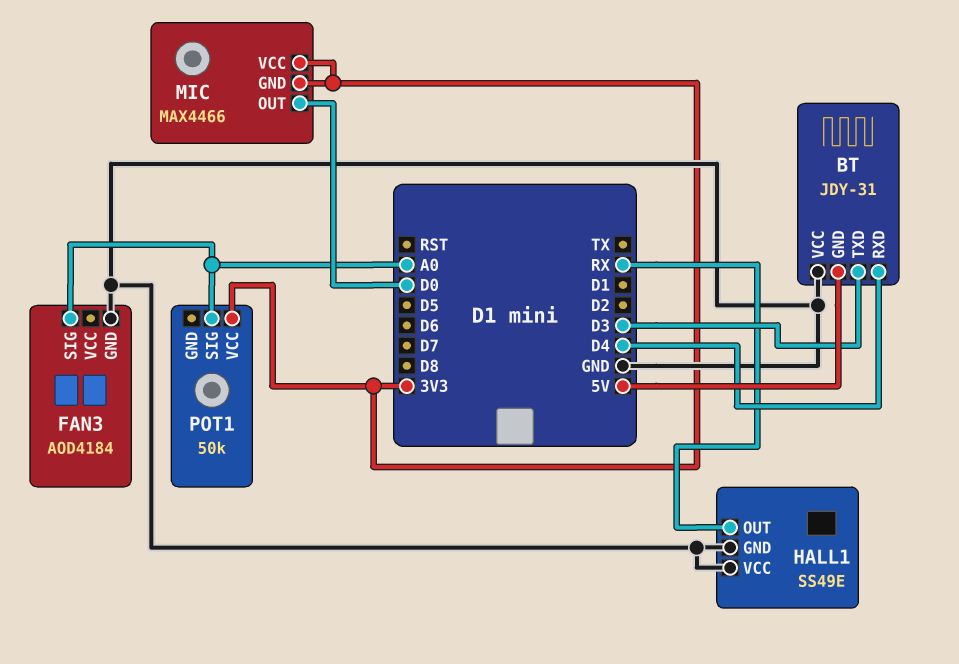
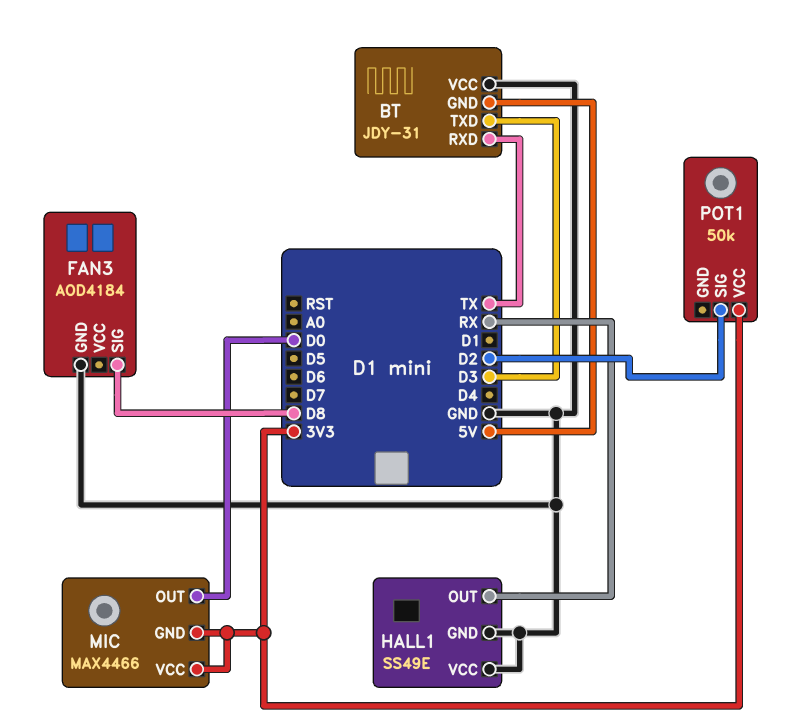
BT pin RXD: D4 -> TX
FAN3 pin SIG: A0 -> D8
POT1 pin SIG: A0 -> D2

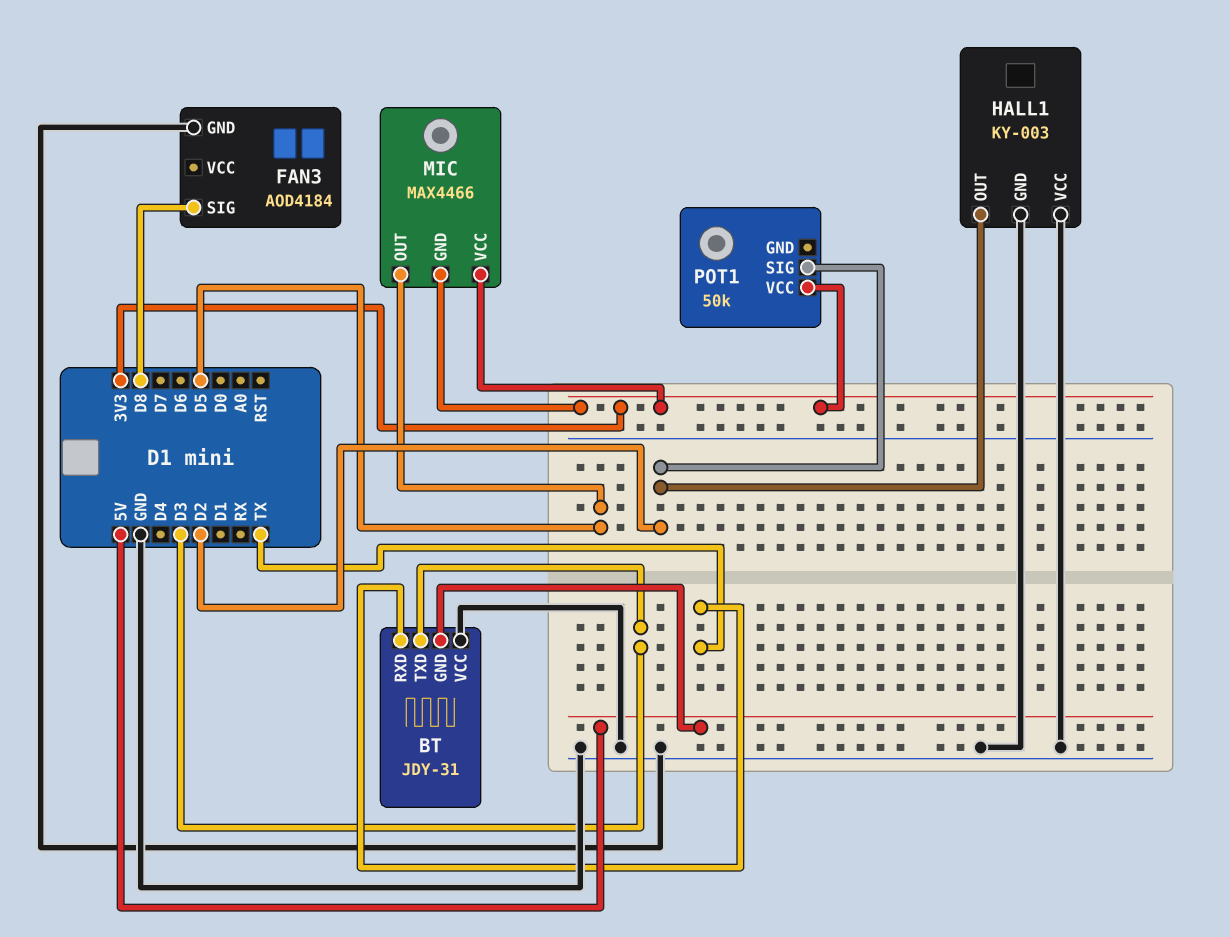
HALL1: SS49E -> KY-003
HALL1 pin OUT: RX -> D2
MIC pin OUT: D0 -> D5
==
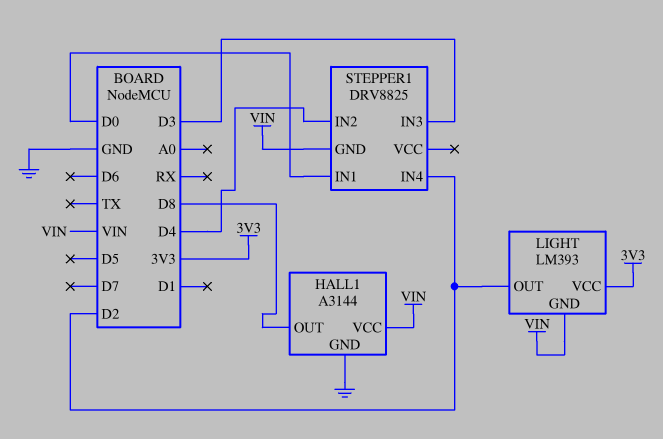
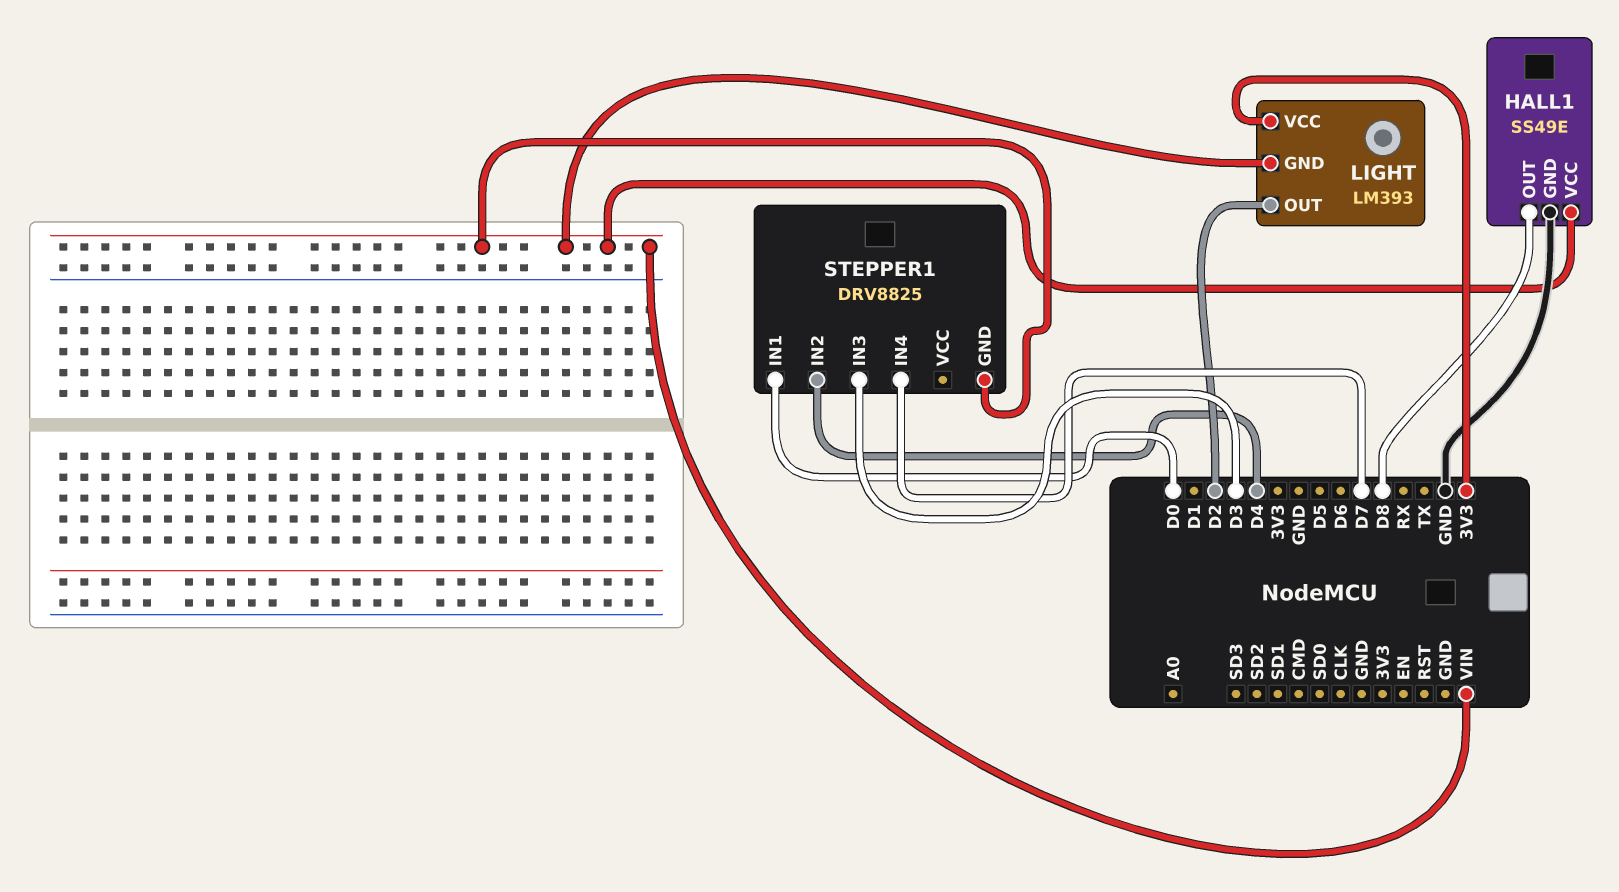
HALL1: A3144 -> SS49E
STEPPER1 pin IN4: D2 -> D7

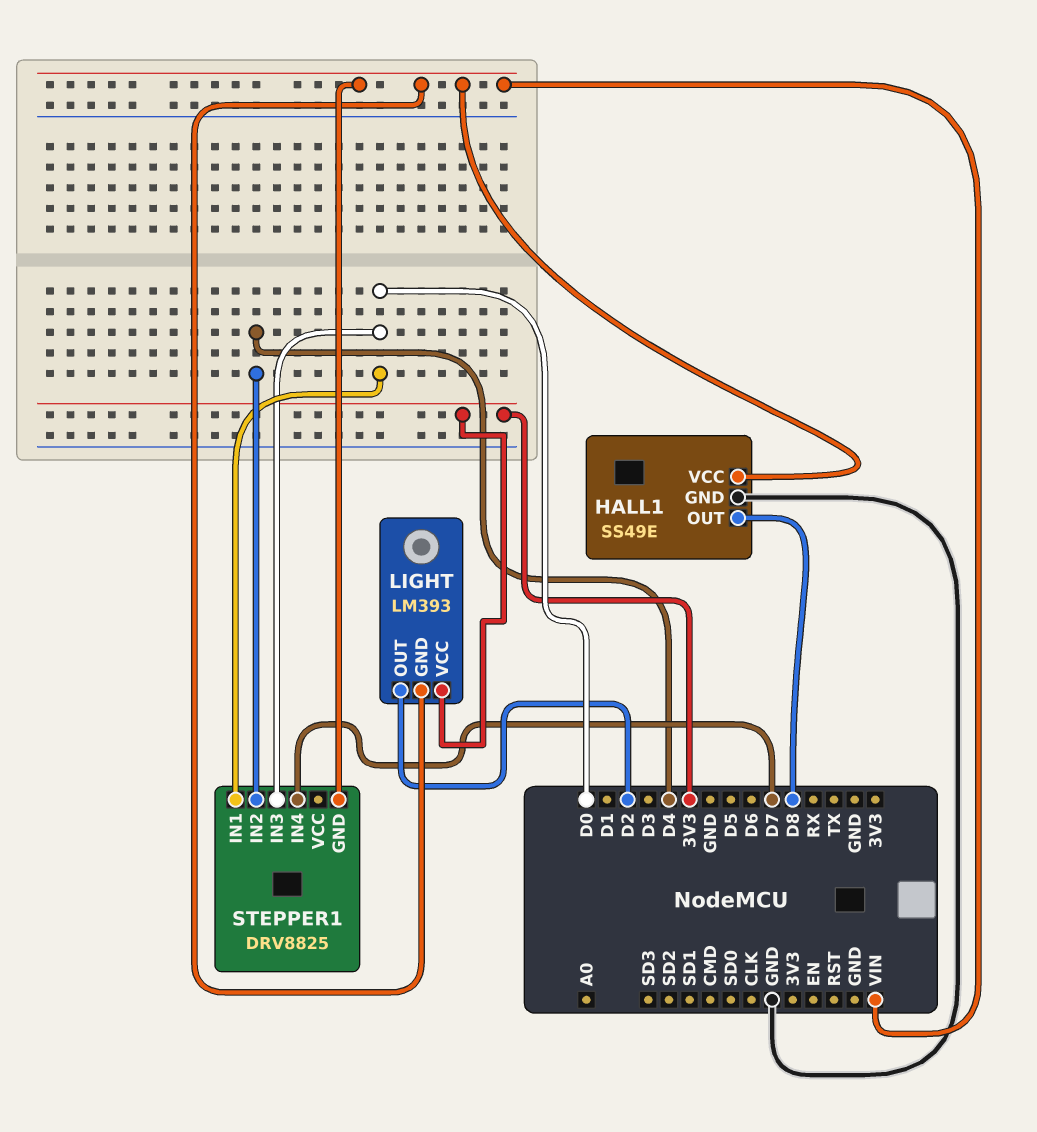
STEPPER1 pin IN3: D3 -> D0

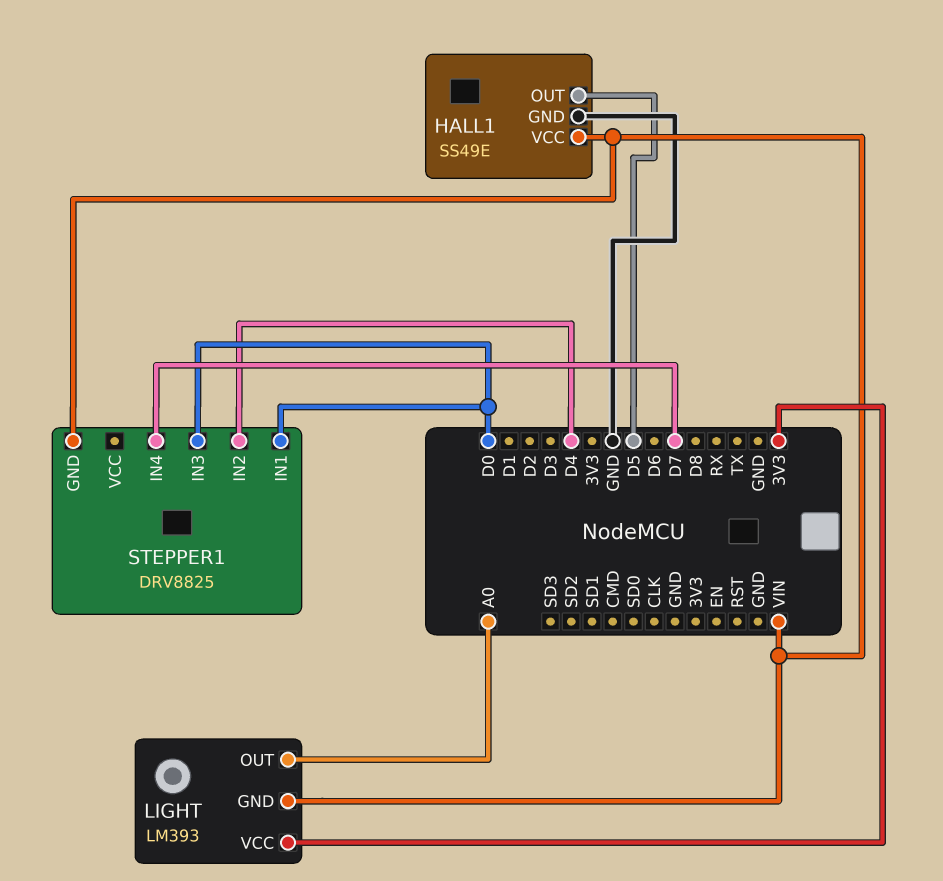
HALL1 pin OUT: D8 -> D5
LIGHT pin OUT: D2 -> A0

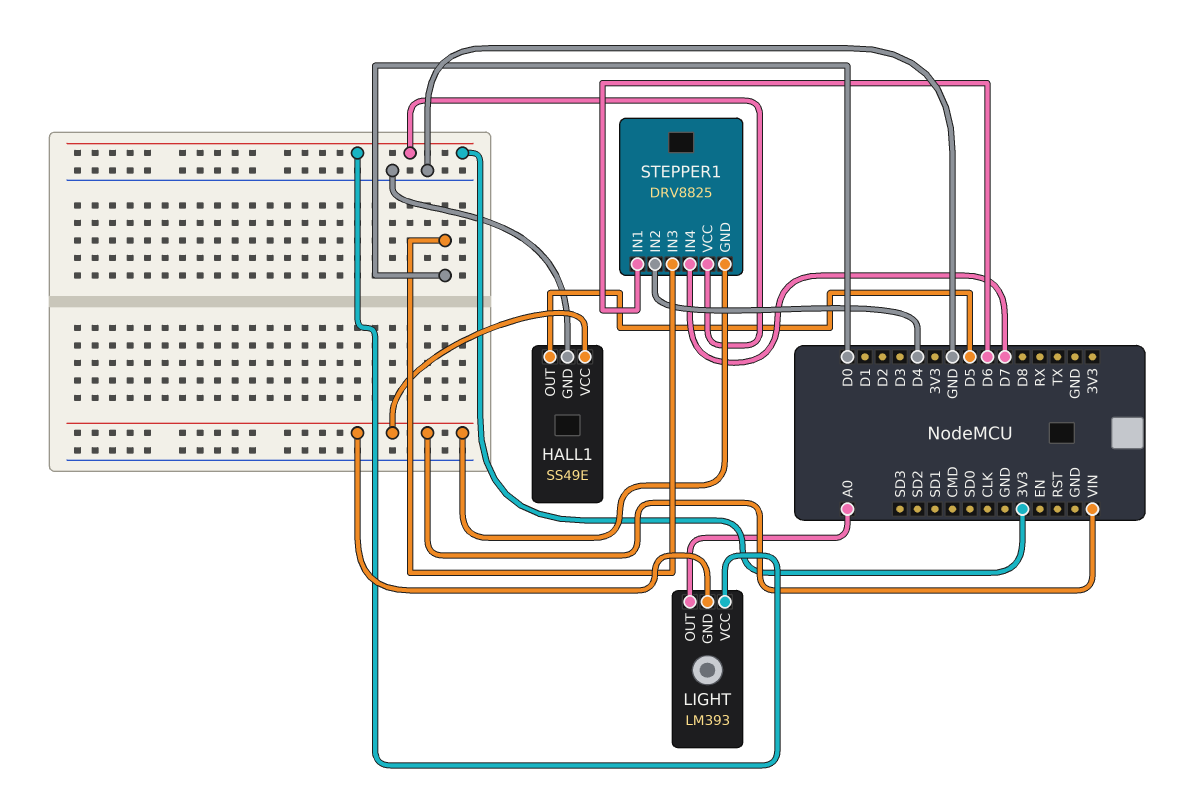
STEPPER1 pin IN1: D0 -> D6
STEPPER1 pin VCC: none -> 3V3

▶ _TASK GOAL_: The result should be an exact copy of only the lines above from the one that holds "BT pin RXD: D4 -> TX" through the one that holds "MIC pin OUT: D0 -> D5", both ends included, without pictures.

▶ _SOLVED PROBLEM_:
BT pin RXD: D4 -> TX
FAN3 pin SIG: A0 -> D8
POT1 pin SIG: A0 -> D2

HALL1: SS49E -> KY-003
HALL1 pin OUT: RX -> D2
MIC pin OUT: D0 -> D5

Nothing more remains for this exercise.